### WHAT THIS TASK INVOLVES
Can you print the data exactly and leave out each image?

====

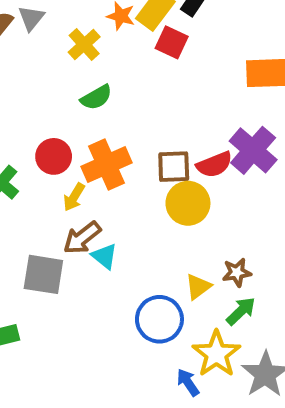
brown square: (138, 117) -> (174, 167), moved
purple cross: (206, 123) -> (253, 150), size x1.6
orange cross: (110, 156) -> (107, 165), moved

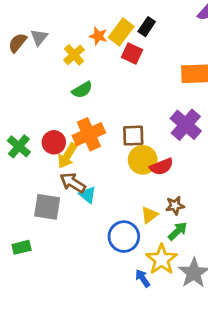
red circle: (54, 156) -> (54, 142), moved
red semicircle: (214, 165) -> (162, 167), moved
yellow arrow: (74, 197) -> (67, 156), size x1.4
brown arrow: (82, 238) -> (73, 183), turned 70

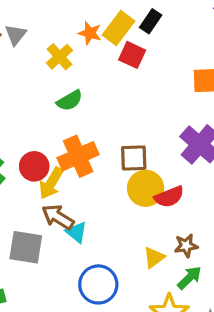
blue circle: (124, 237) -> (98, 284), moved

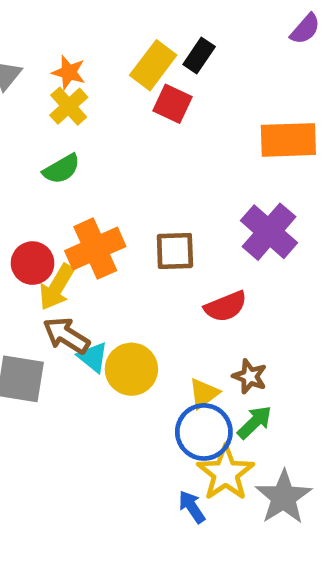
orange star: (90, 33) -> (69, 72), moved
green semicircle: (70, 101) -> (61, 169), moved
yellow circle: (146, 188) -> (131, 369), moved
brown star: (186, 246) -> (250, 376), turned 30
blue circle: (98, 284) -> (204, 432), moved

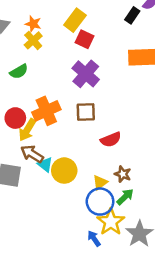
black rectangle: (199, 55) -> (132, 15), moved
green semicircle: (61, 169) -> (19, 71), moved
purple cross: (269, 232) -> (86, 74), moved

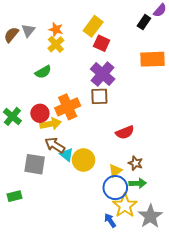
brown square: (86, 112) -> (99, 96), moved
yellow arrow: (27, 130) -> (51, 124), turned -132
green arrow: (125, 197) -> (138, 183), turned 42

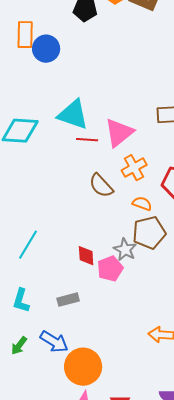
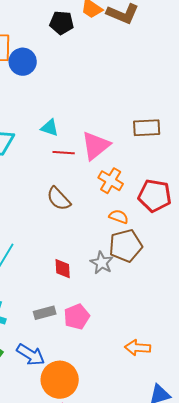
cyan triangle: (73, 115) -> (50, 128), size x0.6
orange cross: (134, 168) -> (111, 181), turned -30
brown semicircle: (101, 186) -> (59, 199), moved
pink pentagon: (110, 269) -> (77, 317), moved

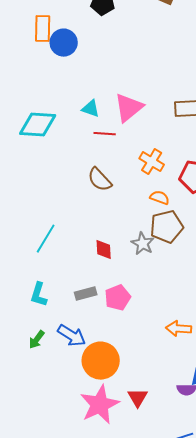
pink triangle: (96, 146) -> (129, 108), moved

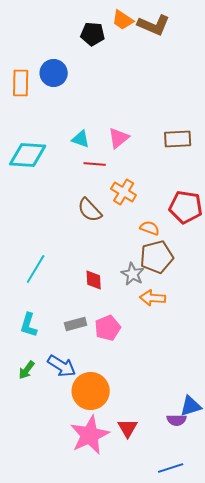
orange rectangle: (43, 29) -> (21, 83), moved
pink triangle: (129, 108) -> (119, 138), size x0.7
orange cross: (152, 162) -> (124, 192), moved
orange arrow: (179, 329) -> (153, 298), moved

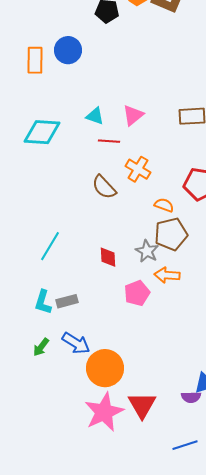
gray rectangle: (76, 324) -> (67, 301), moved
pink pentagon: (108, 328) -> (137, 293), moved
red triangle: (128, 428) -> (142, 405), size x1.4

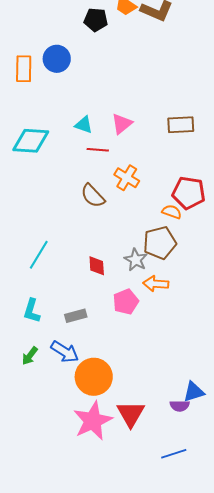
orange semicircle: (164, 205) -> (172, 212), moved
gray rectangle: (67, 301) -> (76, 316), moved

====

### SOLUTION
brown square: (138, 117) -> (174, 167), moved
purple cross: (206, 123) -> (253, 150), size x1.6
orange cross: (110, 156) -> (107, 165), moved

red circle: (54, 156) -> (54, 142), moved
red semicircle: (214, 165) -> (162, 167), moved
yellow arrow: (74, 197) -> (67, 156), size x1.4
brown arrow: (82, 238) -> (73, 183), turned 70

blue circle: (124, 237) -> (98, 284), moved

orange star: (90, 33) -> (69, 72), moved
green semicircle: (70, 101) -> (61, 169), moved
yellow circle: (146, 188) -> (131, 369), moved
brown star: (186, 246) -> (250, 376), turned 30
blue circle: (98, 284) -> (204, 432), moved

black rectangle: (199, 55) -> (132, 15), moved
green semicircle: (61, 169) -> (19, 71), moved
purple cross: (269, 232) -> (86, 74), moved

brown square: (86, 112) -> (99, 96), moved
yellow arrow: (27, 130) -> (51, 124), turned -132
green arrow: (125, 197) -> (138, 183), turned 42

cyan triangle: (73, 115) -> (50, 128), size x0.6
orange cross: (134, 168) -> (111, 181), turned -30
brown semicircle: (101, 186) -> (59, 199), moved
pink pentagon: (110, 269) -> (77, 317), moved

pink triangle: (96, 146) -> (129, 108), moved

orange rectangle: (43, 29) -> (21, 83), moved
pink triangle: (129, 108) -> (119, 138), size x0.7
orange cross: (152, 162) -> (124, 192), moved
orange arrow: (179, 329) -> (153, 298), moved

gray rectangle: (76, 324) -> (67, 301), moved
pink pentagon: (108, 328) -> (137, 293), moved
red triangle: (128, 428) -> (142, 405), size x1.4

orange semicircle: (164, 205) -> (172, 212), moved
gray rectangle: (67, 301) -> (76, 316), moved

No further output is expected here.